**Goal of the exercise**
Go through the entries below and copy each line that holds the word "grey".

**Extracted entries**
- Opening Delimiter -

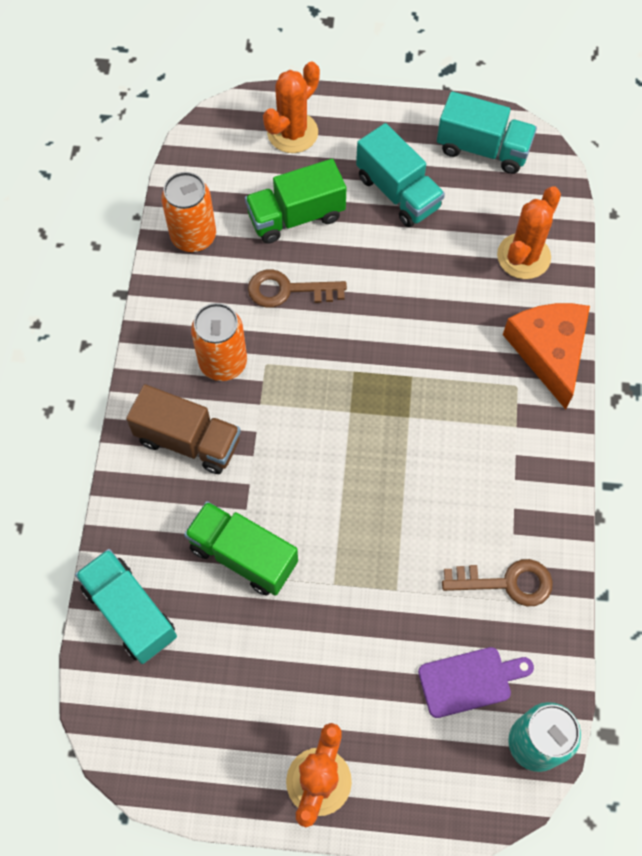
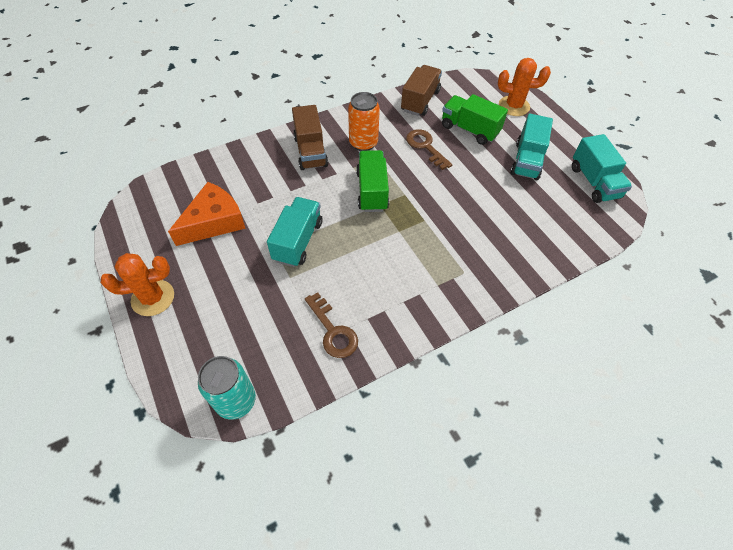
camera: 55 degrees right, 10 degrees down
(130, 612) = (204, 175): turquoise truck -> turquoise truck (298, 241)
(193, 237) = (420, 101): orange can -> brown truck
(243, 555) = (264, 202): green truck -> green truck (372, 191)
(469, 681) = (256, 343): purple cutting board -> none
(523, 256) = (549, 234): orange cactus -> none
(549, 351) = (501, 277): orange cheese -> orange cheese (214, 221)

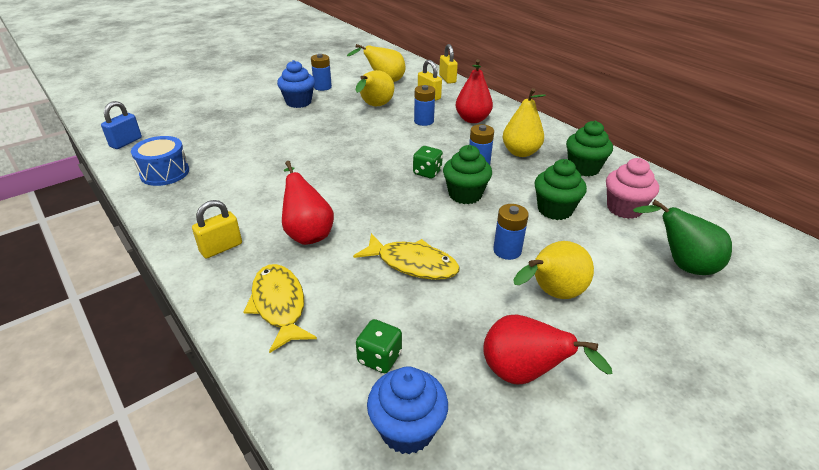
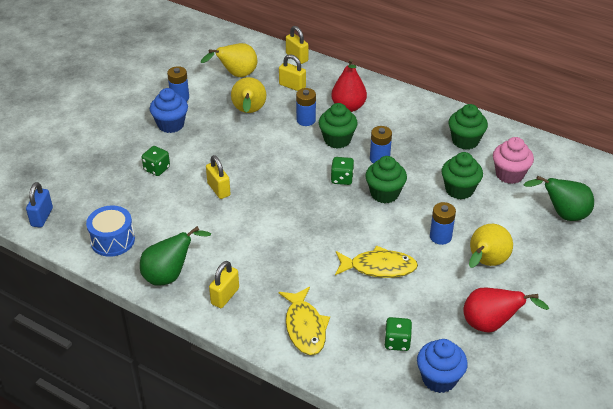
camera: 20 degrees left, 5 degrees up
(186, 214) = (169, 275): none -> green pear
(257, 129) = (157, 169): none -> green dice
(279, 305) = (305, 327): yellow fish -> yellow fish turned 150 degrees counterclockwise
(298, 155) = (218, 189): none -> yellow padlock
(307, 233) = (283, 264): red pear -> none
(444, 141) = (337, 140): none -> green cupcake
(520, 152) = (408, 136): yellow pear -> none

- Closing Delimiter -
- Opening Delimiter -

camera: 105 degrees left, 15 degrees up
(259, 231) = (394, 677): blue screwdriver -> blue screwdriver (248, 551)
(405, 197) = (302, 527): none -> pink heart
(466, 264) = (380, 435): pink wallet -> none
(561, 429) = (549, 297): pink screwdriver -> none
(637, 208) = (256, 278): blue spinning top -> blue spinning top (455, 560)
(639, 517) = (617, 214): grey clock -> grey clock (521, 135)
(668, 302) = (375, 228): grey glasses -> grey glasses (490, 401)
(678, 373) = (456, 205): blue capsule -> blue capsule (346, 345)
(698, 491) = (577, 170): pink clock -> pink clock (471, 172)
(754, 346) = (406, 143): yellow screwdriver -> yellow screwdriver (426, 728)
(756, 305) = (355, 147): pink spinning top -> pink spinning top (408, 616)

- Closing Delimiter -
- Opening Delimiter -

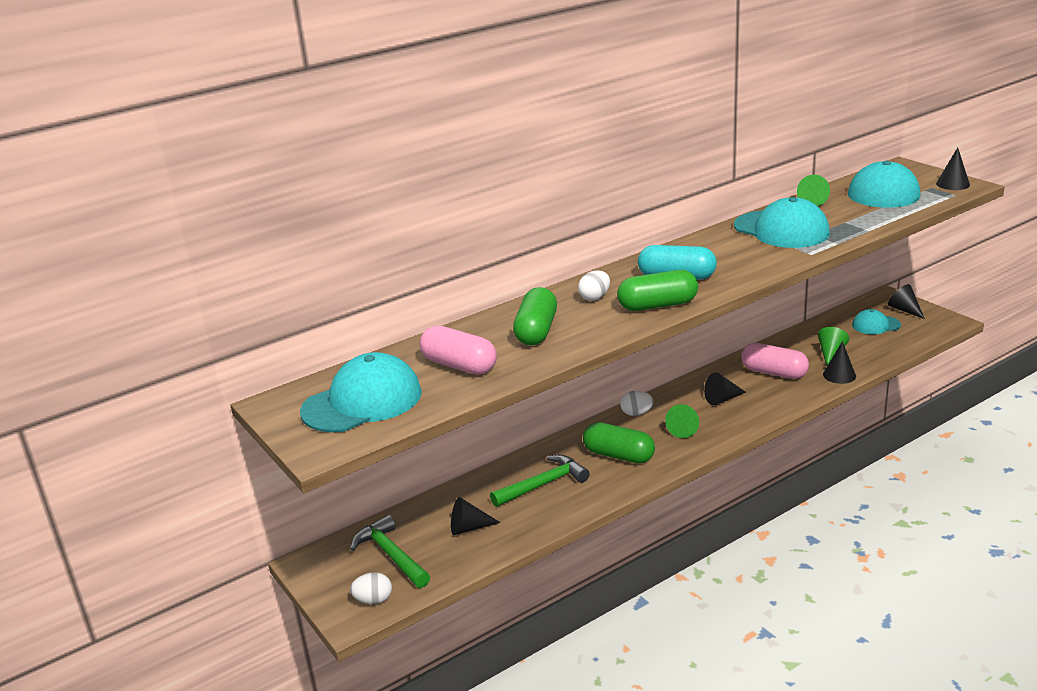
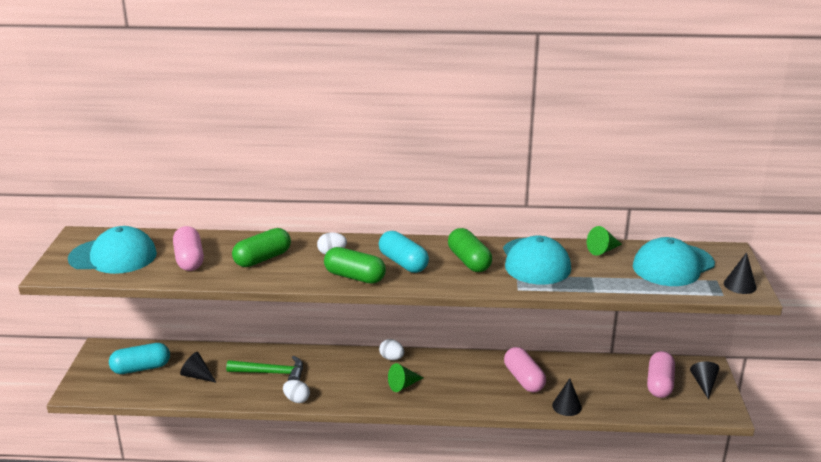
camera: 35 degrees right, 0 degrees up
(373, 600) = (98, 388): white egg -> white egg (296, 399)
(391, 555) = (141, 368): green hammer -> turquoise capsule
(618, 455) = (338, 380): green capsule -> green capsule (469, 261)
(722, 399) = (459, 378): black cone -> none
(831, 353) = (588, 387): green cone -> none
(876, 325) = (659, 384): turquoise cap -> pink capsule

- Closing Delimiter -

**Response to the exercise**
(639, 517) = (617, 214): grey clock -> grey clock (521, 135)
(668, 302) = (375, 228): grey glasses -> grey glasses (490, 401)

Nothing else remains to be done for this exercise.